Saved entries
--
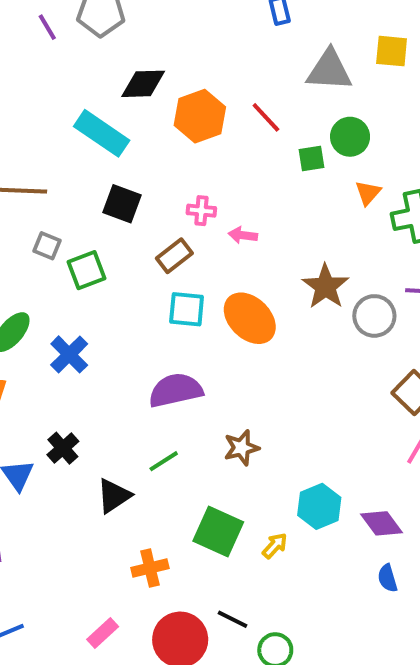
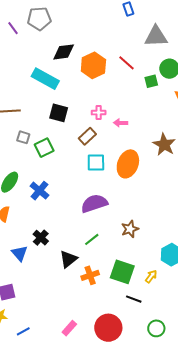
orange ellipse: (250, 318) -> (128, 164), turned 72
orange cross: (150, 568) -> (90, 275), moved
black line: (233, 619) -> (134, 299), moved

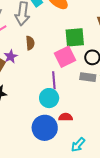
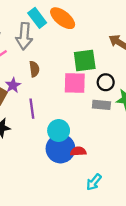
pink square: (65, 57) -> (75, 83), turned 30
purple line: (54, 80) -> (32, 109), moved
blue circle: (45, 128) -> (60, 149), moved

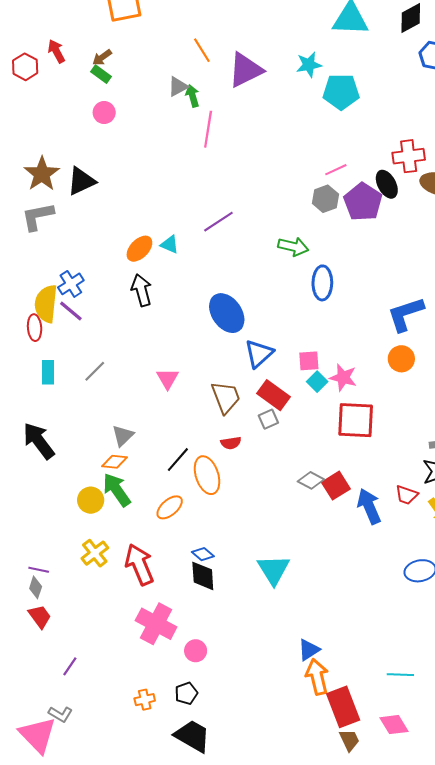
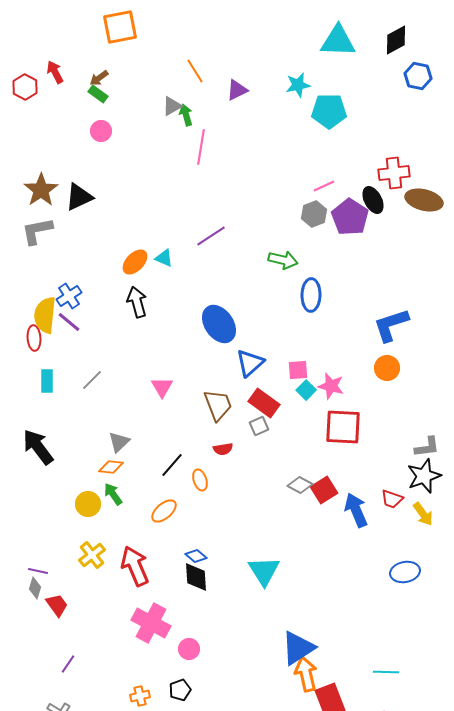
purple triangle: (245, 70) -> (237, 90), size x0.6
orange ellipse: (207, 475) -> (200, 480), size x0.6
green arrow: (117, 490) -> (113, 494), size x0.7
red trapezoid: (40, 616) -> (57, 605), moved
blue triangle: (309, 650) -> (298, 648), size x1.6

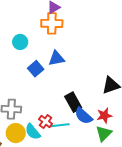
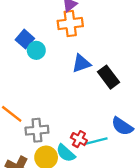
blue square: (36, 69) -> (25, 39), moved
black rectangle: (73, 102) -> (109, 77), moved

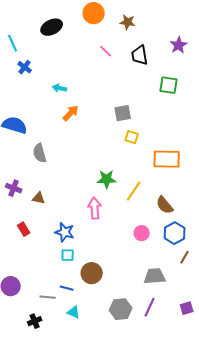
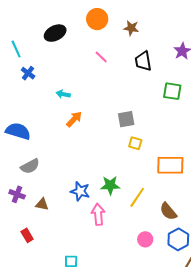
pink line: (106, 51) -> (101, 57), moved
gray semicircle: (40, 153) -> (30, 166), moved, turned -102
blue star: (65, 232) -> (80, 191), moved

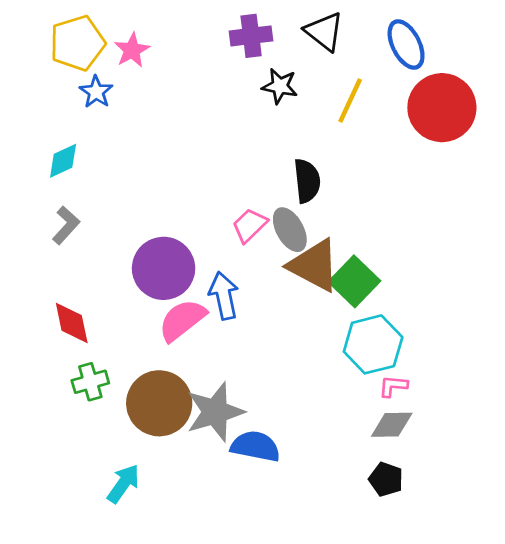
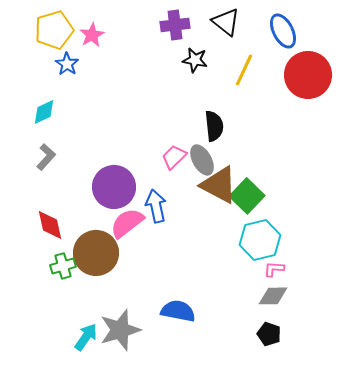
brown circle: (159, 403) -> (96, 253), moved
gray star: (215, 412) -> (120, 330), moved

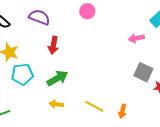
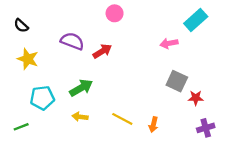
purple semicircle: (39, 17) -> (72, 41), moved
red arrow: (53, 45) -> (102, 51), moved, turned -132
cyan pentagon: (22, 74) -> (42, 98), moved

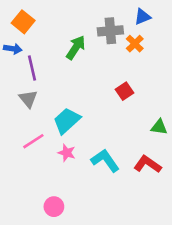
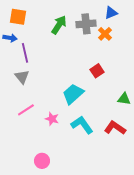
orange square: (23, 22) -> (18, 17), turned -30
green arrow: (76, 47) -> (59, 25), moved
cyan trapezoid: (67, 121) -> (73, 94), moved

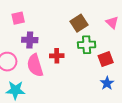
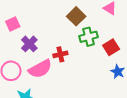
purple cross: (30, 40) -> (29, 44), turned -35
pink semicircle: (35, 65) -> (40, 69), turned -90

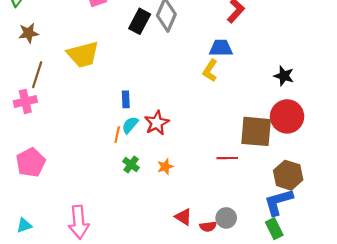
--
= YOUR OBJECTIVE =
Copy only this from above: the line containing "red trapezoid: (40, 616) -> (57, 605), moved", the line containing "brown circle: (159, 403) -> (96, 253), moved", and all lines between, printed exactly. Leave out the pictures.

= RESULT FOR THIS EXERCISE =
red trapezoid: (40, 616) -> (57, 605), moved
blue triangle: (309, 650) -> (298, 648), size x1.6

blue square: (36, 69) -> (25, 39), moved
black rectangle: (73, 102) -> (109, 77), moved

pink line: (106, 51) -> (101, 57), moved
gray semicircle: (40, 153) -> (30, 166), moved, turned -102
blue star: (65, 232) -> (80, 191), moved

brown circle: (159, 403) -> (96, 253), moved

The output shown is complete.